ASSIGNMENT | From the line containing "SW3: button (+12V, EN4) -> button (COM, IN5)" through the last line of the data, both ends included, write out every line exactly; omit the pictures.

Modification records:

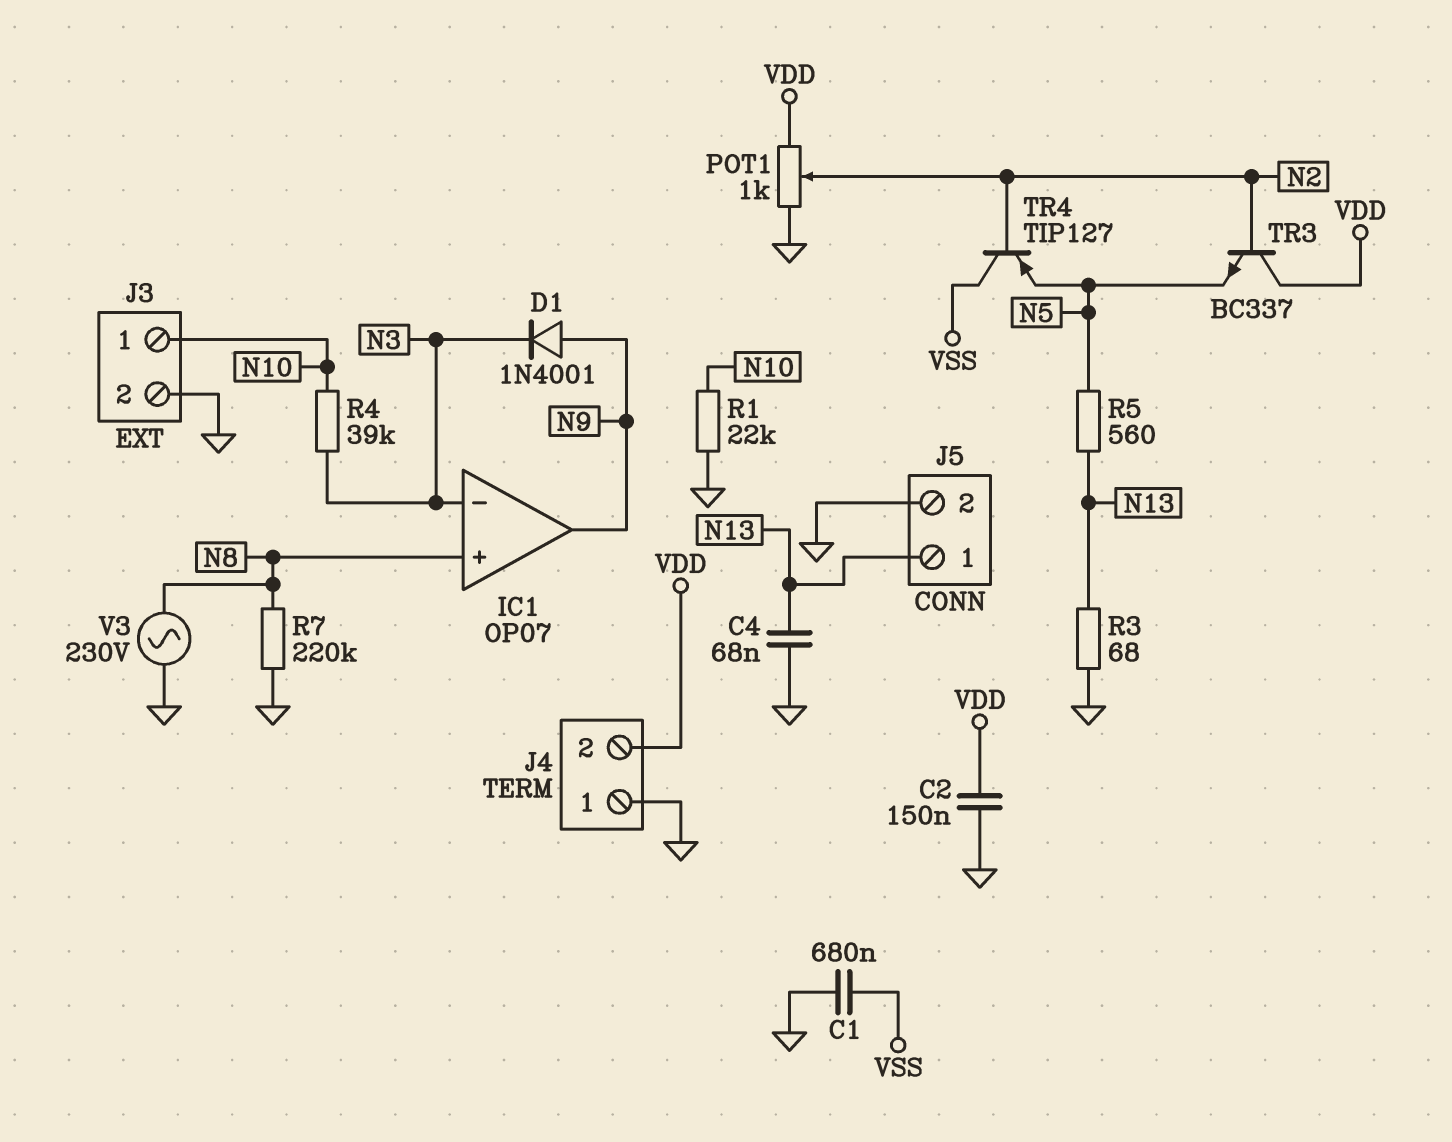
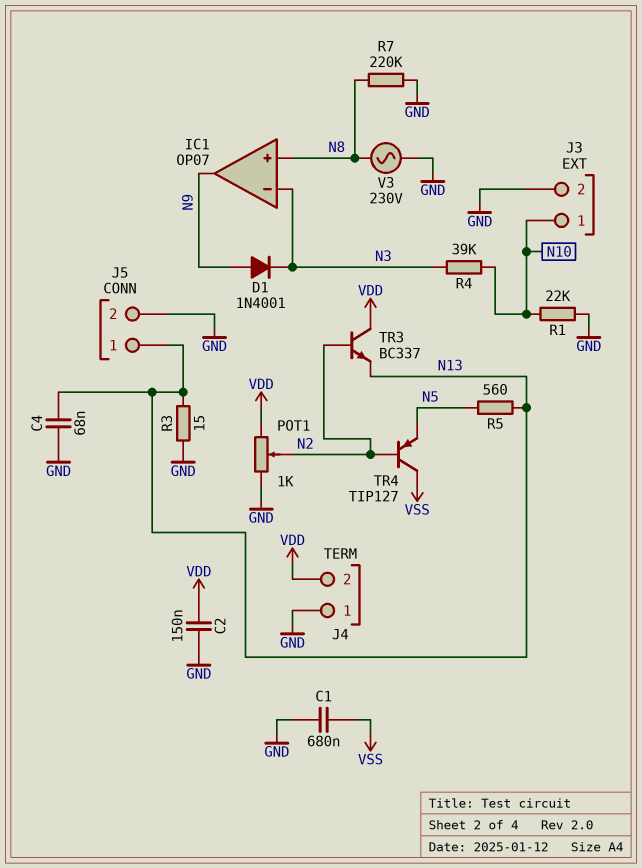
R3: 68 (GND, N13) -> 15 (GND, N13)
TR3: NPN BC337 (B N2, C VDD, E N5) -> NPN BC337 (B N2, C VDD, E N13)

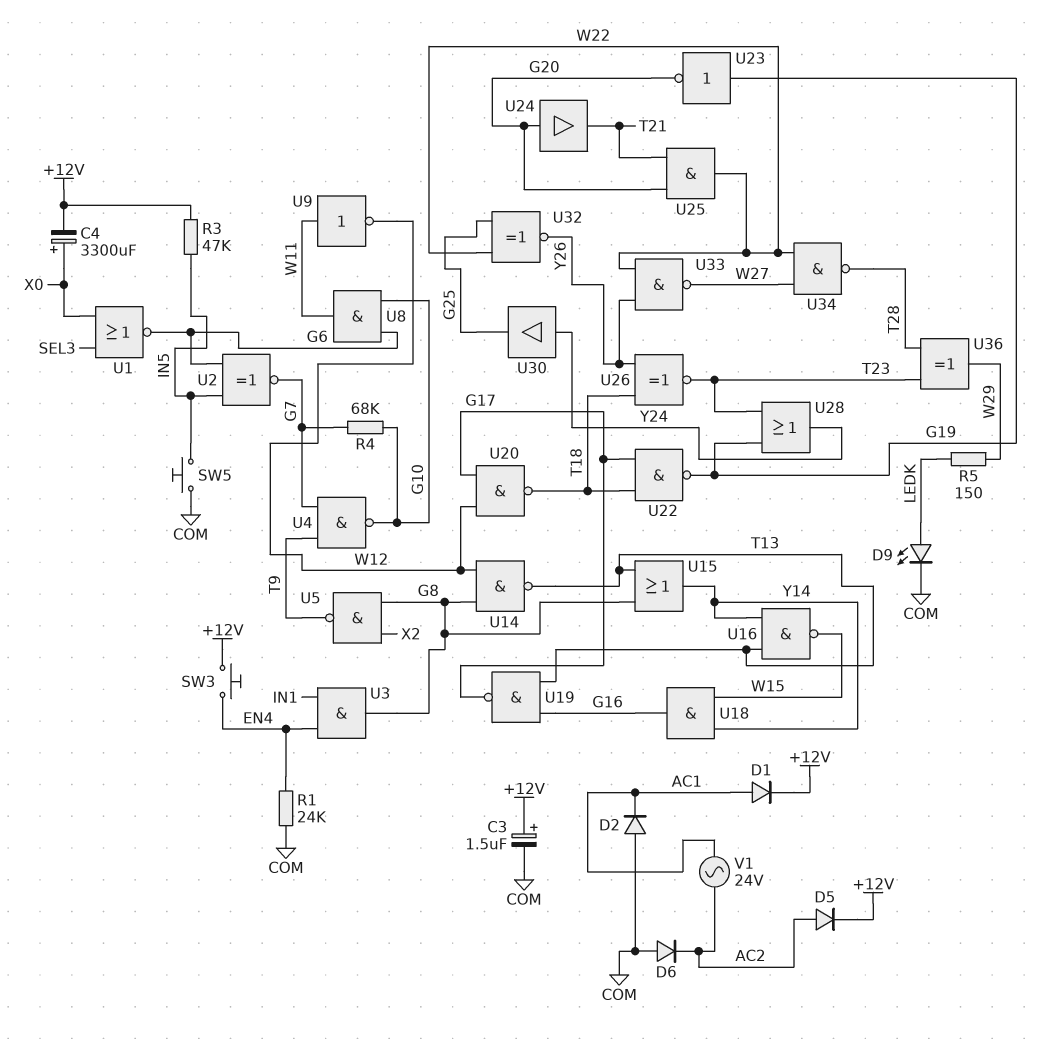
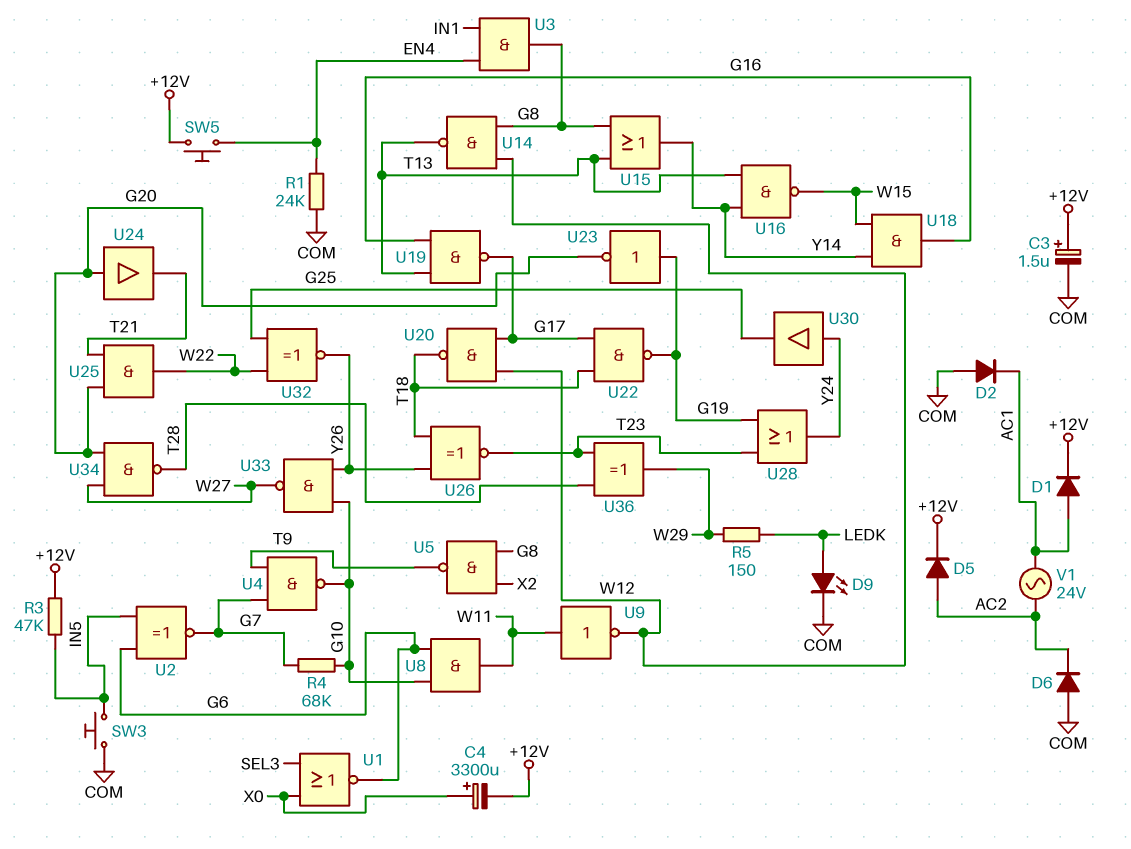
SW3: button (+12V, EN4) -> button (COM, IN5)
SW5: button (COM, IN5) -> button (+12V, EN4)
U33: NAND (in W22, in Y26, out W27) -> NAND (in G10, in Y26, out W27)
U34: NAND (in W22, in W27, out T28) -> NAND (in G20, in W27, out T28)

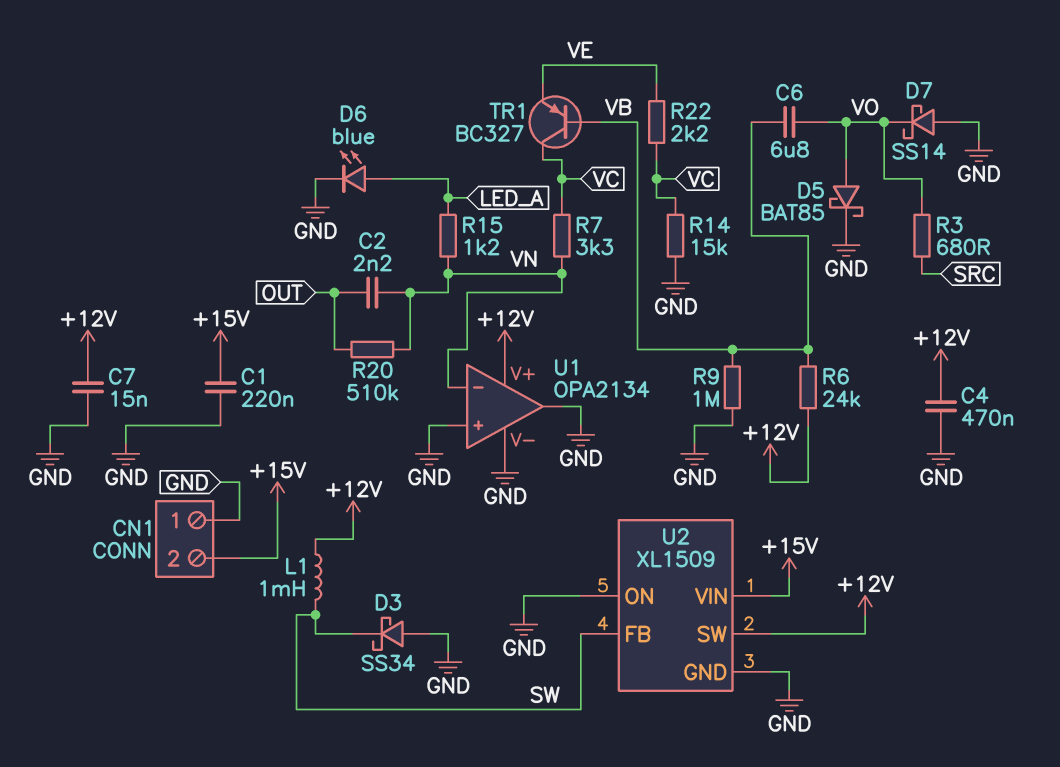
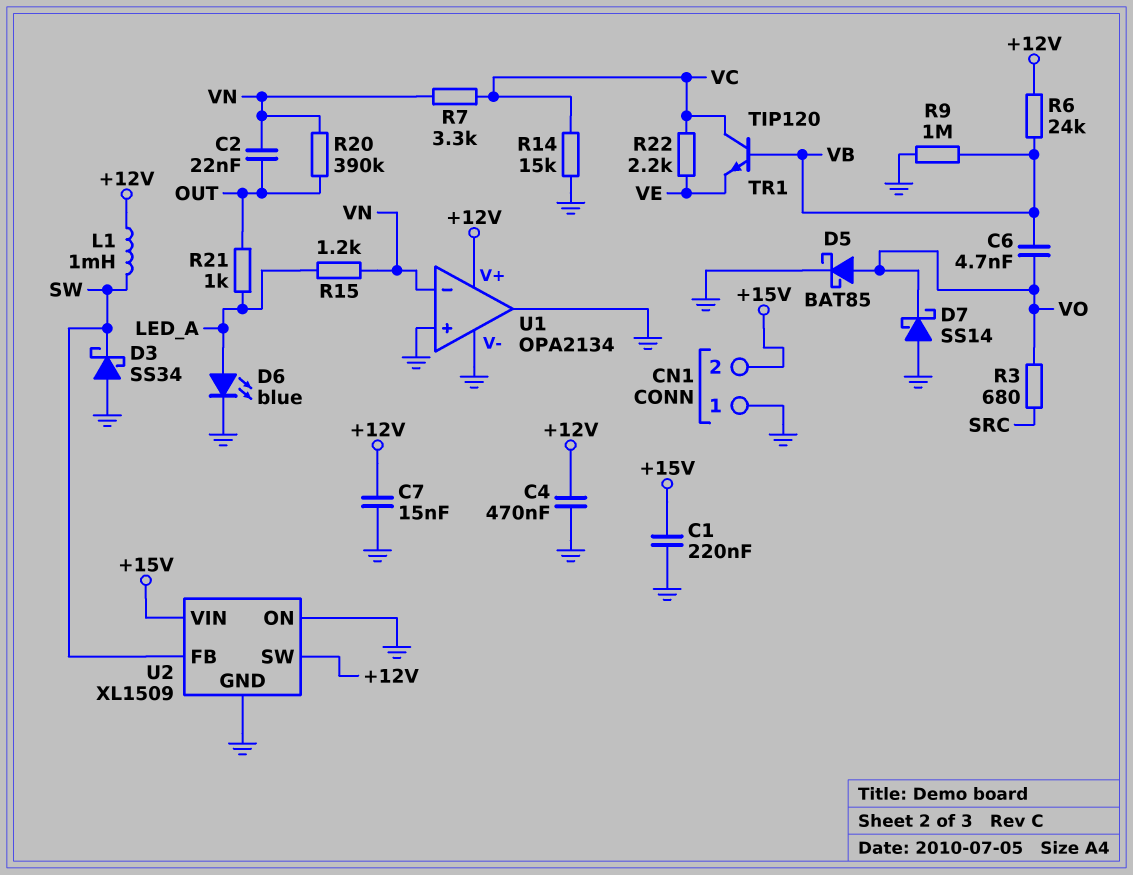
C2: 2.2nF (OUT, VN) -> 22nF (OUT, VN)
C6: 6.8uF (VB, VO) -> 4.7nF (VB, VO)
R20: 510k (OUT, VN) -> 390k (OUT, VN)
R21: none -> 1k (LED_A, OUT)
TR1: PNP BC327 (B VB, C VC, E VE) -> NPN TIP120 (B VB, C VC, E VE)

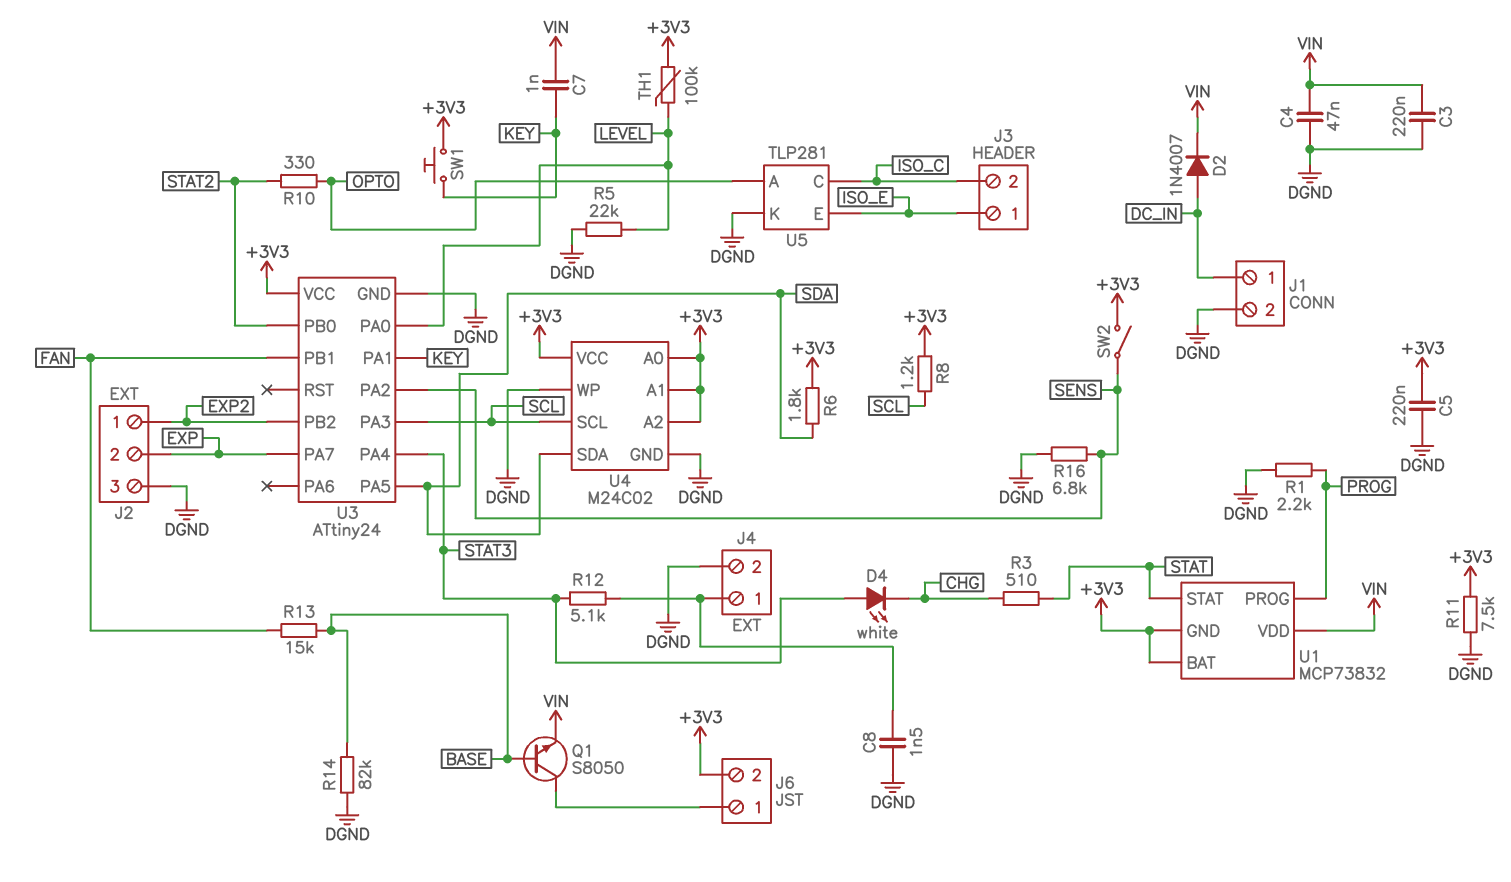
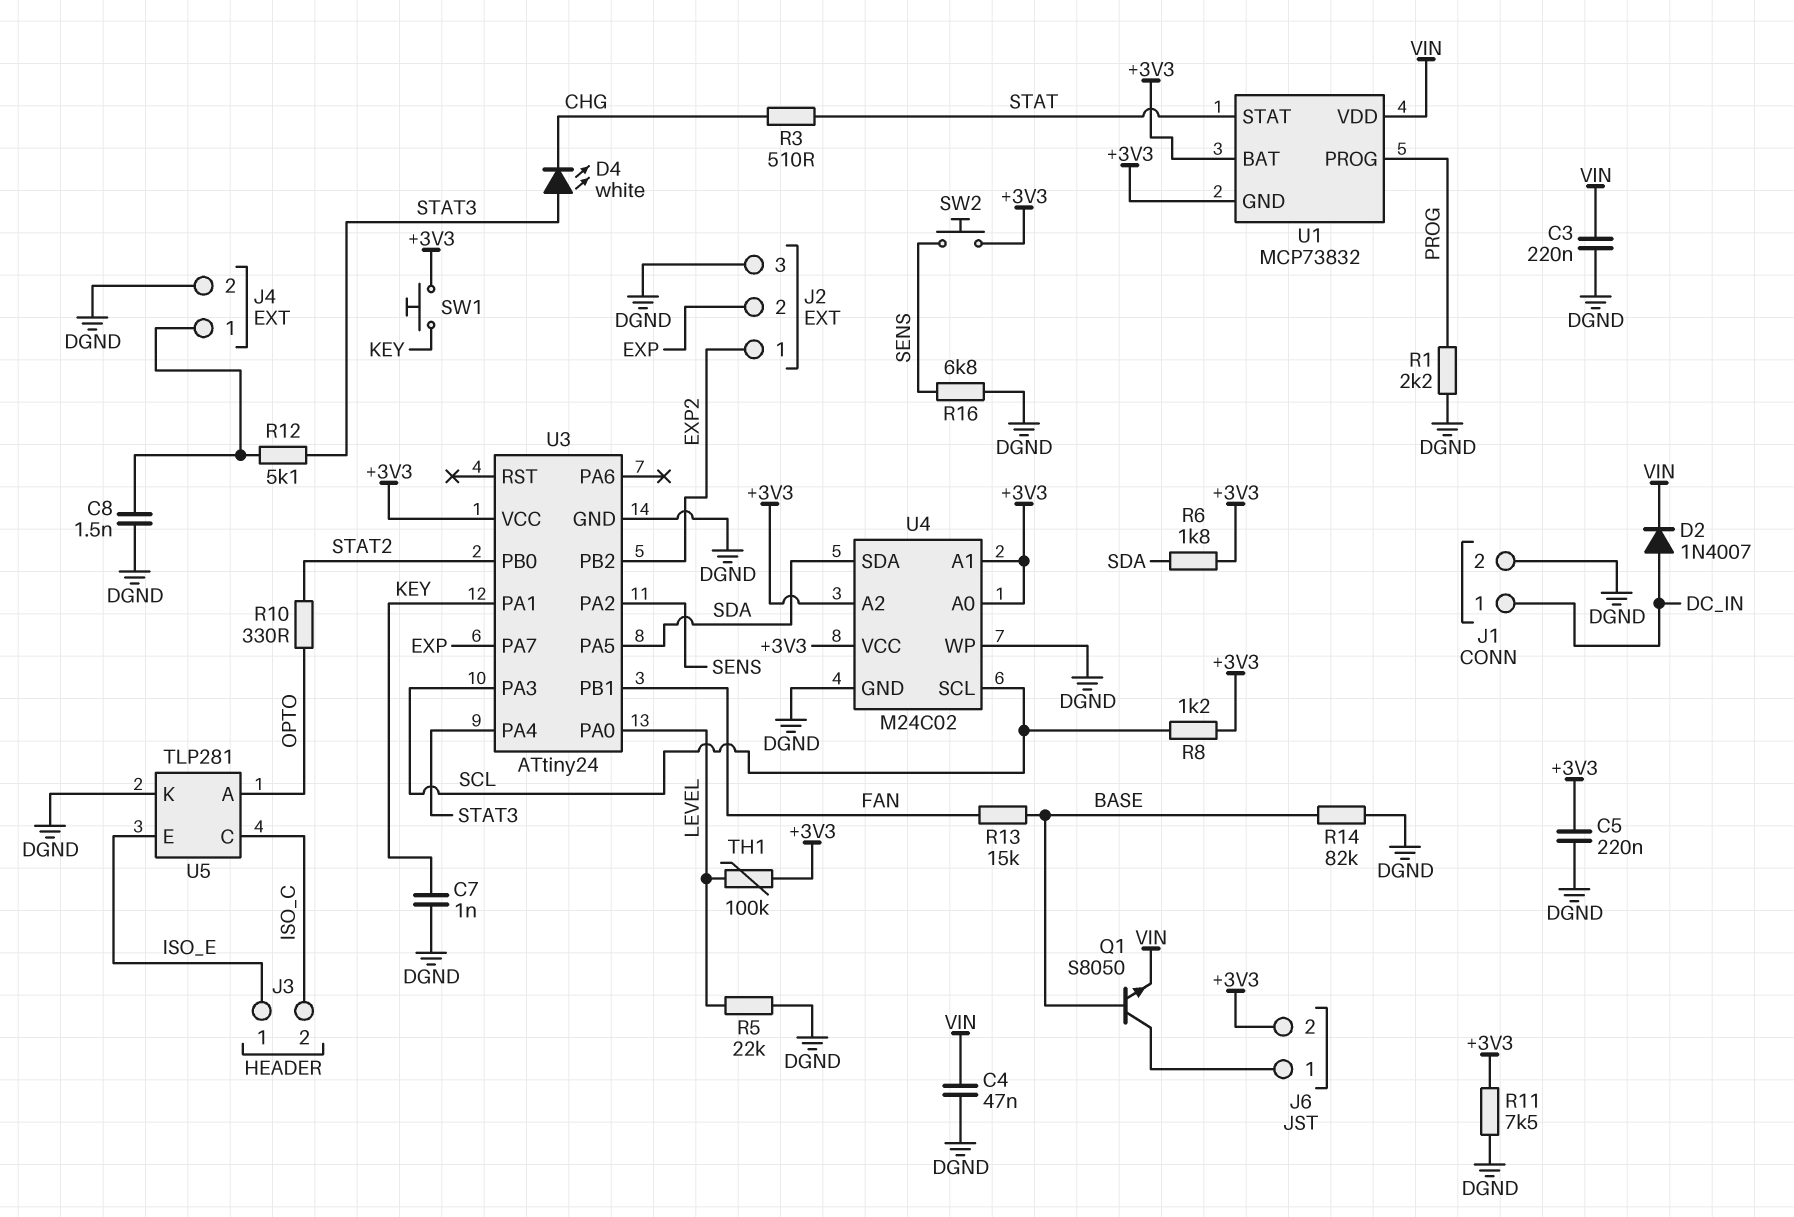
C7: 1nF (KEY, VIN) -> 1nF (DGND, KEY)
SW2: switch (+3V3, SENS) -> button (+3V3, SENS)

TASK ANSWER |
SW3: button (+12V, EN4) -> button (COM, IN5)
SW5: button (COM, IN5) -> button (+12V, EN4)
U33: NAND (in W22, in Y26, out W27) -> NAND (in G10, in Y26, out W27)
U34: NAND (in W22, in W27, out T28) -> NAND (in G20, in W27, out T28)

C2: 2.2nF (OUT, VN) -> 22nF (OUT, VN)
C6: 6.8uF (VB, VO) -> 4.7nF (VB, VO)
R20: 510k (OUT, VN) -> 390k (OUT, VN)
R21: none -> 1k (LED_A, OUT)
TR1: PNP BC327 (B VB, C VC, E VE) -> NPN TIP120 (B VB, C VC, E VE)

C7: 1nF (KEY, VIN) -> 1nF (DGND, KEY)
SW2: switch (+3V3, SENS) -> button (+3V3, SENS)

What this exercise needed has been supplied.